Before-and-after object listings:
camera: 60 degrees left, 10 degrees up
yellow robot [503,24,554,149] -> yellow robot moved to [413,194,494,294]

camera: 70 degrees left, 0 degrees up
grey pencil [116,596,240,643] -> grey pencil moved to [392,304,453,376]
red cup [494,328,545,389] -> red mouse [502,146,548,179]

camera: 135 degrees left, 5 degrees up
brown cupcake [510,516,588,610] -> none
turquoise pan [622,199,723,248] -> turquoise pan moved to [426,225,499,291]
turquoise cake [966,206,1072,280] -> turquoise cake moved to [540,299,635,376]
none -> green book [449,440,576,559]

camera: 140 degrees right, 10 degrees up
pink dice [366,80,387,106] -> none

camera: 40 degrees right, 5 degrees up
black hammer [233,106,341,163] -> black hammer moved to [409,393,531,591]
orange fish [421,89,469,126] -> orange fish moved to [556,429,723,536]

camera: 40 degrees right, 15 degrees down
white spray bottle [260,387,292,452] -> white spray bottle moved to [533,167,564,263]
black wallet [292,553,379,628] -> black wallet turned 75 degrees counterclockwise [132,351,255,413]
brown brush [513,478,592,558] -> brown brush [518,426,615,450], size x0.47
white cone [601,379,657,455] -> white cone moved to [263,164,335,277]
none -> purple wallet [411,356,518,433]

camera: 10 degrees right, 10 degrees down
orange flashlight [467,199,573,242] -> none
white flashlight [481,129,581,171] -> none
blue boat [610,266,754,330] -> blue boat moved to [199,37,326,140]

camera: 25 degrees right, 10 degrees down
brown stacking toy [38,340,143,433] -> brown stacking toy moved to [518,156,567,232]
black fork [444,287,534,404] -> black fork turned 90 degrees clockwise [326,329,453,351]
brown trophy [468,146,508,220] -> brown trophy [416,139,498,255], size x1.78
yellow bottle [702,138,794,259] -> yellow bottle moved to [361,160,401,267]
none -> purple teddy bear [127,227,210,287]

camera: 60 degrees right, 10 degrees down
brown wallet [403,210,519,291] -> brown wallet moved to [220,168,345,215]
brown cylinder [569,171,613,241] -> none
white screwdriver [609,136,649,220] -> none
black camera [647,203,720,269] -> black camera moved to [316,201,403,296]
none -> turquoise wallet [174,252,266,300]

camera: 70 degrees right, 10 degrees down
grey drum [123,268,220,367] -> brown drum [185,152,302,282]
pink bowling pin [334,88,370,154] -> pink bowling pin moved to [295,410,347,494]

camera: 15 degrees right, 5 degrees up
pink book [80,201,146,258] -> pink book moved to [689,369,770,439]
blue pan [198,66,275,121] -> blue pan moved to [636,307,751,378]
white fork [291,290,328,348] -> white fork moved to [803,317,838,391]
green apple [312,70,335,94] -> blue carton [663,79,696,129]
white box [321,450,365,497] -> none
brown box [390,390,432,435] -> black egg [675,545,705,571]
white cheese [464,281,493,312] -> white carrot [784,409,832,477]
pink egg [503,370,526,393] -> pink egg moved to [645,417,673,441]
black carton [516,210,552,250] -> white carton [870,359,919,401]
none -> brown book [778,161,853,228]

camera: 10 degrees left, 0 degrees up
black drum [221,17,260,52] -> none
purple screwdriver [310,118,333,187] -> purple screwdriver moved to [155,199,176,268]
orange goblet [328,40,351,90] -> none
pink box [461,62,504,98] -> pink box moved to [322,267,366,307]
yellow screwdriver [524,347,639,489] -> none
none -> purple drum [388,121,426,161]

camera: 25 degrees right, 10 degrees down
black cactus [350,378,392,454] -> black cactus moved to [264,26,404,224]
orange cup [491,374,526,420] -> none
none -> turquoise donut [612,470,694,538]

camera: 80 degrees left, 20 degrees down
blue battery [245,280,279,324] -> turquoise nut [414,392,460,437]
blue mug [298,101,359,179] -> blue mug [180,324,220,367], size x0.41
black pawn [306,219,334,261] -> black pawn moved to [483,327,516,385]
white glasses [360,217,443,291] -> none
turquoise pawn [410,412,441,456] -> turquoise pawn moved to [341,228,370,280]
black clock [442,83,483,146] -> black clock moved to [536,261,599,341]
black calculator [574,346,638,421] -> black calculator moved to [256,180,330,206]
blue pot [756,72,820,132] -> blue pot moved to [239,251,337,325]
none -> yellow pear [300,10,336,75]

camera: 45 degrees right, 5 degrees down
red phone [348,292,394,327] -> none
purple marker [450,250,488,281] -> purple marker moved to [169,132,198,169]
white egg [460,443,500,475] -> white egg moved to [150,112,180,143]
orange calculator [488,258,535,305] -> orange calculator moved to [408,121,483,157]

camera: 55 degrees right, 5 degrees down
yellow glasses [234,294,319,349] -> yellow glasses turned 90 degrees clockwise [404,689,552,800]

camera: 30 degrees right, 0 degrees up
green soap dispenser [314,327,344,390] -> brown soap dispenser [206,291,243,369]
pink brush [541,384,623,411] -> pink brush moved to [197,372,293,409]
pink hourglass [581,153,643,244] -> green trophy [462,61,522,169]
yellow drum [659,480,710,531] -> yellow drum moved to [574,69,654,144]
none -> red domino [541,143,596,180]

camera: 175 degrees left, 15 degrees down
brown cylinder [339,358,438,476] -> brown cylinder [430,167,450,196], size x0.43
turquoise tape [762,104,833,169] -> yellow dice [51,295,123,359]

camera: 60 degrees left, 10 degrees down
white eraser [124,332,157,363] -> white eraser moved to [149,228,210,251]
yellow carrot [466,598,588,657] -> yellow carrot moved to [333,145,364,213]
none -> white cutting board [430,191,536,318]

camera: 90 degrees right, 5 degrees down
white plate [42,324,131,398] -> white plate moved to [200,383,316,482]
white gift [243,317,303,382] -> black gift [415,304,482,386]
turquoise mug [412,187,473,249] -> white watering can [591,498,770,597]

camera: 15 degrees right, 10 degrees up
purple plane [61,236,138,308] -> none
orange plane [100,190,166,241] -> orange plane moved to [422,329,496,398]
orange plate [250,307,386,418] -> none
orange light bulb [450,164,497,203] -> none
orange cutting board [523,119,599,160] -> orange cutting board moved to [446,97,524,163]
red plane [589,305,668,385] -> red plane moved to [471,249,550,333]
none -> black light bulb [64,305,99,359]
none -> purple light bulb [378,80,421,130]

▶ [Problem details]:
Filter the records above down to the lines containing "board".

▶ [Solution to this problem]:
none -> white cutting board [430,191,536,318]
orange cutting board [523,119,599,160] -> orange cutting board moved to [446,97,524,163]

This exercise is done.